▶ **What you are asked to do**
What is needed is an exact copy of every entry, without the pictures.
● ● ● ● ● ● ●
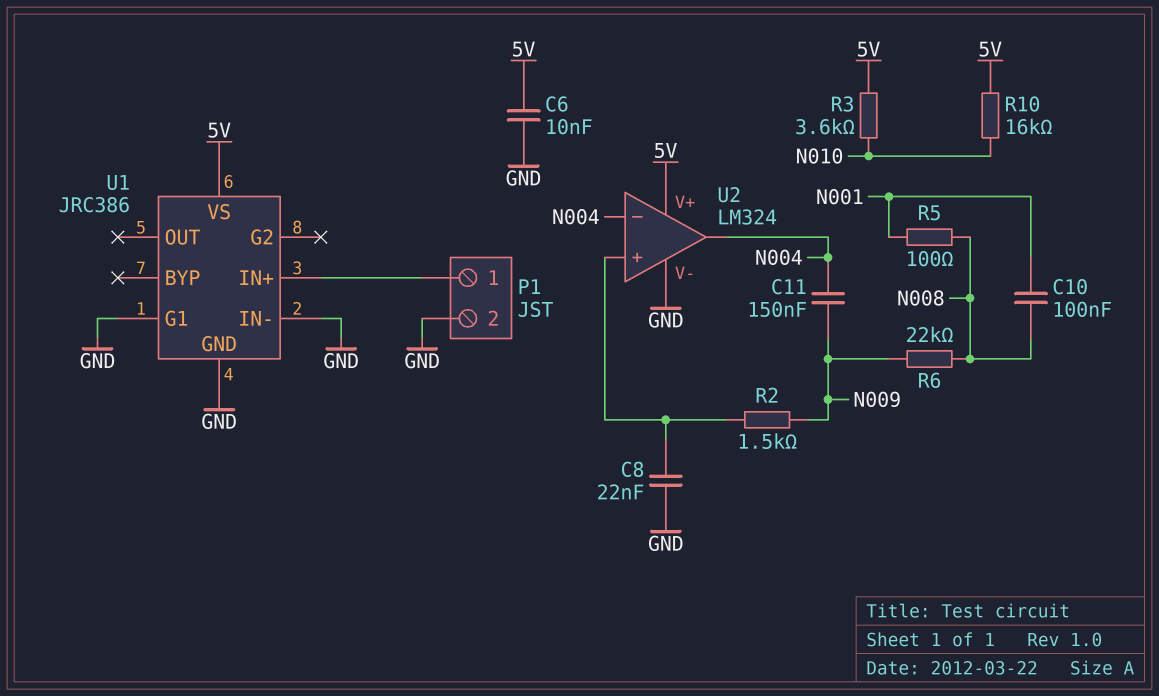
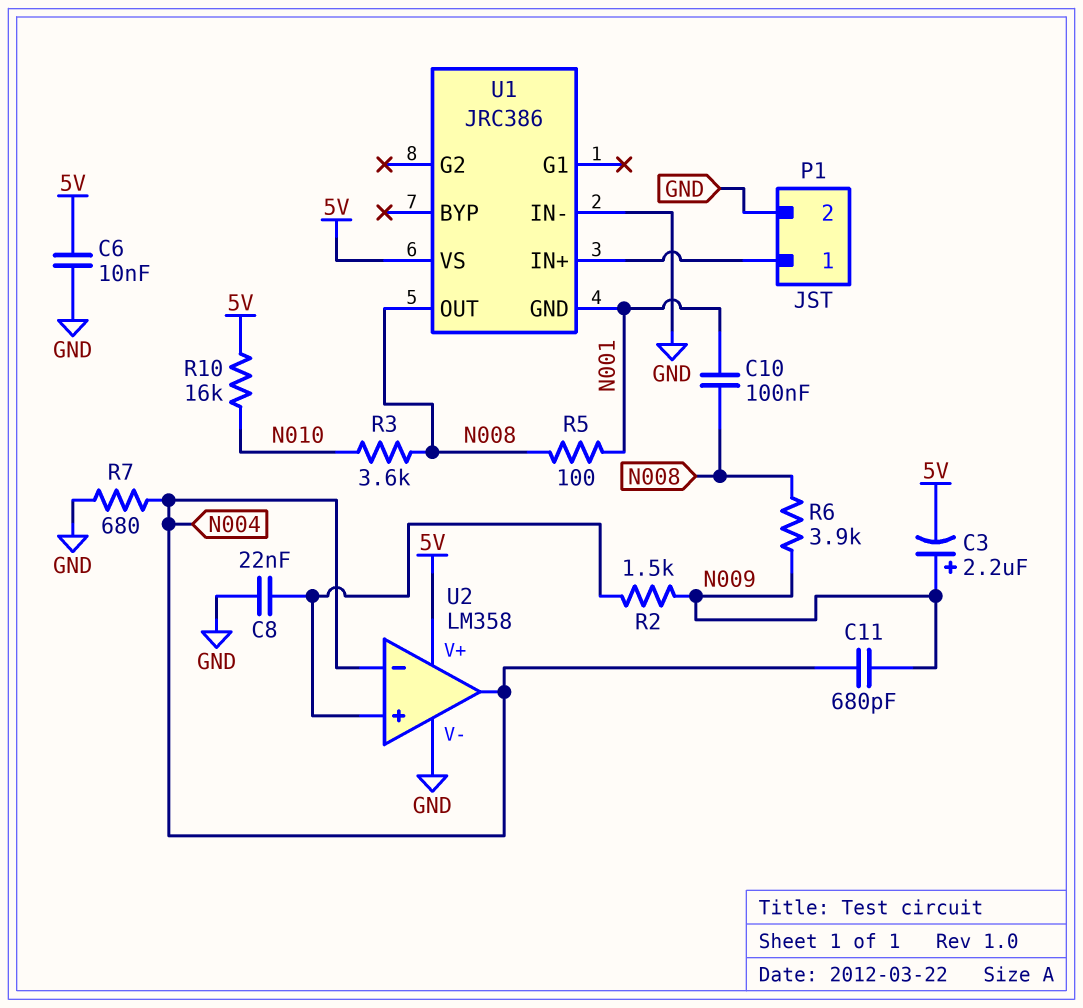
C3: none -> 2.2uF (plus N009, minus 5V)
C11: 150nF (N004, N009) -> 680pF (N004, N009)
R3: 3.6k (5V, N010) -> 3.6k (N008, N010)
R6: 22k (N008, N009) -> 3.9k (N008, N009)
R7: none -> 680 (GND, N004)
U1 pin G1: GND -> none
U1 pin GND: GND -> N001
U1 pin OUT: none -> N008
U2: LM324 -> LM358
● ● ● ● ● ● ●
▶ **Response box**
C3: none -> 2.2uF (plus N009, minus 5V)
C11: 150nF (N004, N009) -> 680pF (N004, N009)
R3: 3.6k (5V, N010) -> 3.6k (N008, N010)
R6: 22k (N008, N009) -> 3.9k (N008, N009)
R7: none -> 680 (GND, N004)
U1 pin G1: GND -> none
U1 pin GND: GND -> N001
U1 pin OUT: none -> N008
U2: LM324 -> LM358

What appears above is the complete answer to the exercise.